Structured diff data:
-----
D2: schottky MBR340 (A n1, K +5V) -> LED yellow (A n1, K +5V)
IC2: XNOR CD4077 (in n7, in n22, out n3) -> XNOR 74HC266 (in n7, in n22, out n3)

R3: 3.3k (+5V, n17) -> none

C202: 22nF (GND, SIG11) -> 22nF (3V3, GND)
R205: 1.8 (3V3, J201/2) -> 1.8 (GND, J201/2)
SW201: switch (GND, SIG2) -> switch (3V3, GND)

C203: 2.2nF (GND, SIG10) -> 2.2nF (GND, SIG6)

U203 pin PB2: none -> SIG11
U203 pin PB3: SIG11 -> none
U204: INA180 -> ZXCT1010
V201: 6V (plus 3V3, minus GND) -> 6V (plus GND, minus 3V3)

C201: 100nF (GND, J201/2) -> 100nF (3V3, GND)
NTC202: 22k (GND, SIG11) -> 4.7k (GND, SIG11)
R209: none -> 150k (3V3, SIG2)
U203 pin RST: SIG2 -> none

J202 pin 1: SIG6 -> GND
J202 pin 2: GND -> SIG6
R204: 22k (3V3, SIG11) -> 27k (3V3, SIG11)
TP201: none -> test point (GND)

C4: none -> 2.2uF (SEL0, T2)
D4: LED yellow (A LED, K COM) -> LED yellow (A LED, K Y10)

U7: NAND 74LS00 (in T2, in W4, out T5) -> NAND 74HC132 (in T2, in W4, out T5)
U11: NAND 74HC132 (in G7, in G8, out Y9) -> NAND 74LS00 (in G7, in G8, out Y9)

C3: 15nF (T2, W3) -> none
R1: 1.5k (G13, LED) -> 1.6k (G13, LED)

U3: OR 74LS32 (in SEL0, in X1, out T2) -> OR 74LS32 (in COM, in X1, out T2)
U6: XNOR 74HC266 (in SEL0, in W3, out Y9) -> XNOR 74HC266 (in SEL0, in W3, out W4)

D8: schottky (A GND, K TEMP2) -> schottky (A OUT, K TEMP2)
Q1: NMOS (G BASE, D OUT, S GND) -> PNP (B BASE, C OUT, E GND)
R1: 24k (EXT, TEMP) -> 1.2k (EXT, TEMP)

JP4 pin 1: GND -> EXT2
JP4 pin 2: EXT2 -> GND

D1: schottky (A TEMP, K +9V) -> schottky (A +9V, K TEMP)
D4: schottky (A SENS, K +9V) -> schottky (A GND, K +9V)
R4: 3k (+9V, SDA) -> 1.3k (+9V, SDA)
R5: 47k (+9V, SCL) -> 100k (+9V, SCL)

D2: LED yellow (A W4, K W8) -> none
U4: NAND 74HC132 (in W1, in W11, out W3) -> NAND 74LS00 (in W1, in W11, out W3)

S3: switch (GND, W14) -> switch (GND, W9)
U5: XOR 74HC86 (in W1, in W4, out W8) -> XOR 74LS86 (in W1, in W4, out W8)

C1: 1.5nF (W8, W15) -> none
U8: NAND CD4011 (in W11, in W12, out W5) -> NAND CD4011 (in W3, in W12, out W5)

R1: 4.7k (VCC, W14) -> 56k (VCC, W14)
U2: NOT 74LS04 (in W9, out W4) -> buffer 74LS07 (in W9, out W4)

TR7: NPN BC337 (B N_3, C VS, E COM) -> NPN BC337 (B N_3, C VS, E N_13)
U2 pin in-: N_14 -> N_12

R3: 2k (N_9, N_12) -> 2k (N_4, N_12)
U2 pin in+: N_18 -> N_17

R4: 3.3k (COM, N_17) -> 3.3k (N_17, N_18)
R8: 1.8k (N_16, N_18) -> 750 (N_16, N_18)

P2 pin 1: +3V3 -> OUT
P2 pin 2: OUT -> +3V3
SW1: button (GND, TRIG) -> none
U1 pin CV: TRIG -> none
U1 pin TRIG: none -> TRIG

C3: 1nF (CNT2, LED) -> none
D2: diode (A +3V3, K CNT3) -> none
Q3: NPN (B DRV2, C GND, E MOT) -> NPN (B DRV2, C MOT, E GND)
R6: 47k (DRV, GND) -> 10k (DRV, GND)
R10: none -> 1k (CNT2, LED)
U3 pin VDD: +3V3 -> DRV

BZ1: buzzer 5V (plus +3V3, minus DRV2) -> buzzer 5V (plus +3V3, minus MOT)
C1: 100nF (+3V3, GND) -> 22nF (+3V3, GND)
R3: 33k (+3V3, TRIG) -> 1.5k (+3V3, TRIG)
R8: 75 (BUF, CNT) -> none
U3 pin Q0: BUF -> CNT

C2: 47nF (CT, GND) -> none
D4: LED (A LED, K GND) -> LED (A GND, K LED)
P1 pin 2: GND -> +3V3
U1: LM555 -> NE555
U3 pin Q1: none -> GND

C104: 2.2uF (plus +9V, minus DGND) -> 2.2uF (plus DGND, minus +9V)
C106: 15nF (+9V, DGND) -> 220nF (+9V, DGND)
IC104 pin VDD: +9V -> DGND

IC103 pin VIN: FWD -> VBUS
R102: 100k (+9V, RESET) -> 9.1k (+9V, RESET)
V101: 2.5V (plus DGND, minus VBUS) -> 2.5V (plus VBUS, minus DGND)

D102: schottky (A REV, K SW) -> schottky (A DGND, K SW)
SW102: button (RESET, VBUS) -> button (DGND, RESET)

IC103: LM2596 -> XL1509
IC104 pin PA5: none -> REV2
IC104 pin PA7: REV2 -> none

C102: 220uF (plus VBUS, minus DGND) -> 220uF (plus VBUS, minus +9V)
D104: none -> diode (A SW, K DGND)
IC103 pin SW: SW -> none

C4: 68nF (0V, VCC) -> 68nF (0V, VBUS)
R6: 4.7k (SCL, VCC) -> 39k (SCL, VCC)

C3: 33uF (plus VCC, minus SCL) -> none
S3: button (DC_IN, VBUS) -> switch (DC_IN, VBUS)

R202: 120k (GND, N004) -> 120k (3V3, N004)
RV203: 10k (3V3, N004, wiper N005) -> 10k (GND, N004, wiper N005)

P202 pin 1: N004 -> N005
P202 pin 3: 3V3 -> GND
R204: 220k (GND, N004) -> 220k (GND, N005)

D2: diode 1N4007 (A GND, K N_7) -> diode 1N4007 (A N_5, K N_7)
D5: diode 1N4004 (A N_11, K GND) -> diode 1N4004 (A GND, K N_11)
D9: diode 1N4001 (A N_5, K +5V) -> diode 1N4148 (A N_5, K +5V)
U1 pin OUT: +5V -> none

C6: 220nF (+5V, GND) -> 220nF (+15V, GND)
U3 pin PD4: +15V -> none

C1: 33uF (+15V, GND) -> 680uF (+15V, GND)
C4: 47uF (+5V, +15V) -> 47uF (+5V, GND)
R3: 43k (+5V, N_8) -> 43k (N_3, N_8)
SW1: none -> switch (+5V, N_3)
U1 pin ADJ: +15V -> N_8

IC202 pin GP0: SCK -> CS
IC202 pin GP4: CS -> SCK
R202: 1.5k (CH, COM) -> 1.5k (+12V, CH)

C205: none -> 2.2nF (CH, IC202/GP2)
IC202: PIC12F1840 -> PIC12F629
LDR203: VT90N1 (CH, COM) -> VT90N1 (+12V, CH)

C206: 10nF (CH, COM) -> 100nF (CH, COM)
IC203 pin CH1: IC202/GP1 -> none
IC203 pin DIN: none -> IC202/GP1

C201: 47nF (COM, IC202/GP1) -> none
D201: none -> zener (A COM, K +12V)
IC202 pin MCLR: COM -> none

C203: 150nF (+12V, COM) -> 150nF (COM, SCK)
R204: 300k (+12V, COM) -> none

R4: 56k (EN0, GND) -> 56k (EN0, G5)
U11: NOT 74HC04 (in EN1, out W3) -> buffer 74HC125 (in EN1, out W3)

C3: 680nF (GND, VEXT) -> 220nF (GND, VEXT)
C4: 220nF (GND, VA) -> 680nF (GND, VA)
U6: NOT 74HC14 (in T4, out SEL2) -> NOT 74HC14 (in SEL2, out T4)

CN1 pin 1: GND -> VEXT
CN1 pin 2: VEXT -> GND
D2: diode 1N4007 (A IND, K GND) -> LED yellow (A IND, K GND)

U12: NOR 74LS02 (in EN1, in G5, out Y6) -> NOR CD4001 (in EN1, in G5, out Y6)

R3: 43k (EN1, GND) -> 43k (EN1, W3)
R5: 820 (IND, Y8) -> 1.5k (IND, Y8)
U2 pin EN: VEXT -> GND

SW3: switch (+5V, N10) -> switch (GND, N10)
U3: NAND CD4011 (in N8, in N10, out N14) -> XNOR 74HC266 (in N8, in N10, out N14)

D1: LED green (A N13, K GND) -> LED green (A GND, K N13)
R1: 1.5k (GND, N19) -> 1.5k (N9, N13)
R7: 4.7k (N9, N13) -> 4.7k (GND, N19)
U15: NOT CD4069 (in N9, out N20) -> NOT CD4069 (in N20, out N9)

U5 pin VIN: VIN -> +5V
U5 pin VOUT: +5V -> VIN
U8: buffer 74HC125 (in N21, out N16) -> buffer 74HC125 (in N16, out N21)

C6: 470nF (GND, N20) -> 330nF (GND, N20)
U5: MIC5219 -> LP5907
-----
_Problem to solve_
From the records above, quote only the lines running from the line with "IC202: PIC12F1840 -> PIC12F629" to the line with "R4: 56k (EN0, GND) -> 56k (EN0, G5)", both lines included.

_Problem solution_
IC202: PIC12F1840 -> PIC12F629
LDR203: VT90N1 (CH, COM) -> VT90N1 (+12V, CH)

C206: 10nF (CH, COM) -> 100nF (CH, COM)
IC203 pin CH1: IC202/GP1 -> none
IC203 pin DIN: none -> IC202/GP1

C201: 47nF (COM, IC202/GP1) -> none
D201: none -> zener (A COM, K +12V)
IC202 pin MCLR: COM -> none

C203: 150nF (+12V, COM) -> 150nF (COM, SCK)
R204: 300k (+12V, COM) -> none

R4: 56k (EN0, GND) -> 56k (EN0, G5)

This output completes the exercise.